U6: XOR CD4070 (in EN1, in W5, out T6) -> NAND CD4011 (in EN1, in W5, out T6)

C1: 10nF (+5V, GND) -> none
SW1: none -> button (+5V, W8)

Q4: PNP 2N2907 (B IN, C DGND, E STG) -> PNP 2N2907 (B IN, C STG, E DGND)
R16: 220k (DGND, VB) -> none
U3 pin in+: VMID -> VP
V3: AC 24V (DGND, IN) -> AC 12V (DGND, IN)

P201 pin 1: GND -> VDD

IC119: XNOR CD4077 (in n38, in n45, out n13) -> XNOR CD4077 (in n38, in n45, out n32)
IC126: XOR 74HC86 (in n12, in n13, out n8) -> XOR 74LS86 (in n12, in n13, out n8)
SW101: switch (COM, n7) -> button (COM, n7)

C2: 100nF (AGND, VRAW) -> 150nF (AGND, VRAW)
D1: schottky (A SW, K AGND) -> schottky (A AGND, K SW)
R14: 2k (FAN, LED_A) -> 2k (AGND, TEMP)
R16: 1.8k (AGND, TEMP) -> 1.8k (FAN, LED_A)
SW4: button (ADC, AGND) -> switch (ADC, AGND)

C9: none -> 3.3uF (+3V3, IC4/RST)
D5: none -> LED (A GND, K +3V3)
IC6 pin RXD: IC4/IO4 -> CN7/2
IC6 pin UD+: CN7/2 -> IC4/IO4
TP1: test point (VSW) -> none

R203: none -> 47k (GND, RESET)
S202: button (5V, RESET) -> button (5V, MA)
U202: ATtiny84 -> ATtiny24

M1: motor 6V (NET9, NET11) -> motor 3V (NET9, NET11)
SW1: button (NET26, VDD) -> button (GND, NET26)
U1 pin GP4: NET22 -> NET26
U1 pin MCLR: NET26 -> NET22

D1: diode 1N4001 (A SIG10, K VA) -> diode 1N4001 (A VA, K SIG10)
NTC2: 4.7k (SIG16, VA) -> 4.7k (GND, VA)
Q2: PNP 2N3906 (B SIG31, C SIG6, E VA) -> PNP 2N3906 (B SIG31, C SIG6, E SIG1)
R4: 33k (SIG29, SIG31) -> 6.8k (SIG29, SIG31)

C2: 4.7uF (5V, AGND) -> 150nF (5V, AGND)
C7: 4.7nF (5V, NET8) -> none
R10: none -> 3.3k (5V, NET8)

◆ **Exercise brief**:
Line by line, transcribe the data exactly.

◆ **Exercise result**:
U6: XOR CD4070 (in EN1, in W5, out T6) -> NAND CD4011 (in EN1, in W5, out T6)

C1: 10nF (+5V, GND) -> none
SW1: none -> button (+5V, W8)

Q4: PNP 2N2907 (B IN, C DGND, E STG) -> PNP 2N2907 (B IN, C STG, E DGND)
R16: 220k (DGND, VB) -> none
U3 pin in+: VMID -> VP
V3: AC 24V (DGND, IN) -> AC 12V (DGND, IN)

P201 pin 1: GND -> VDD

IC119: XNOR CD4077 (in n38, in n45, out n13) -> XNOR CD4077 (in n38, in n45, out n32)
IC126: XOR 74HC86 (in n12, in n13, out n8) -> XOR 74LS86 (in n12, in n13, out n8)
SW101: switch (COM, n7) -> button (COM, n7)

C2: 100nF (AGND, VRAW) -> 150nF (AGND, VRAW)
D1: schottky (A SW, K AGND) -> schottky (A AGND, K SW)
R14: 2k (FAN, LED_A) -> 2k (AGND, TEMP)
R16: 1.8k (AGND, TEMP) -> 1.8k (FAN, LED_A)
SW4: button (ADC, AGND) -> switch (ADC, AGND)

C9: none -> 3.3uF (+3V3, IC4/RST)
D5: none -> LED (A GND, K +3V3)
IC6 pin RXD: IC4/IO4 -> CN7/2
IC6 pin UD+: CN7/2 -> IC4/IO4
TP1: test point (VSW) -> none

R203: none -> 47k (GND, RESET)
S202: button (5V, RESET) -> button (5V, MA)
U202: ATtiny84 -> ATtiny24

M1: motor 6V (NET9, NET11) -> motor 3V (NET9, NET11)
SW1: button (NET26, VDD) -> button (GND, NET26)
U1 pin GP4: NET22 -> NET26
U1 pin MCLR: NET26 -> NET22

D1: diode 1N4001 (A SIG10, K VA) -> diode 1N4001 (A VA, K SIG10)
NTC2: 4.7k (SIG16, VA) -> 4.7k (GND, VA)
Q2: PNP 2N3906 (B SIG31, C SIG6, E VA) -> PNP 2N3906 (B SIG31, C SIG6, E SIG1)
R4: 33k (SIG29, SIG31) -> 6.8k (SIG29, SIG31)

C2: 4.7uF (5V, AGND) -> 150nF (5V, AGND)
C7: 4.7nF (5V, NET8) -> none
R10: none -> 3.3k (5V, NET8)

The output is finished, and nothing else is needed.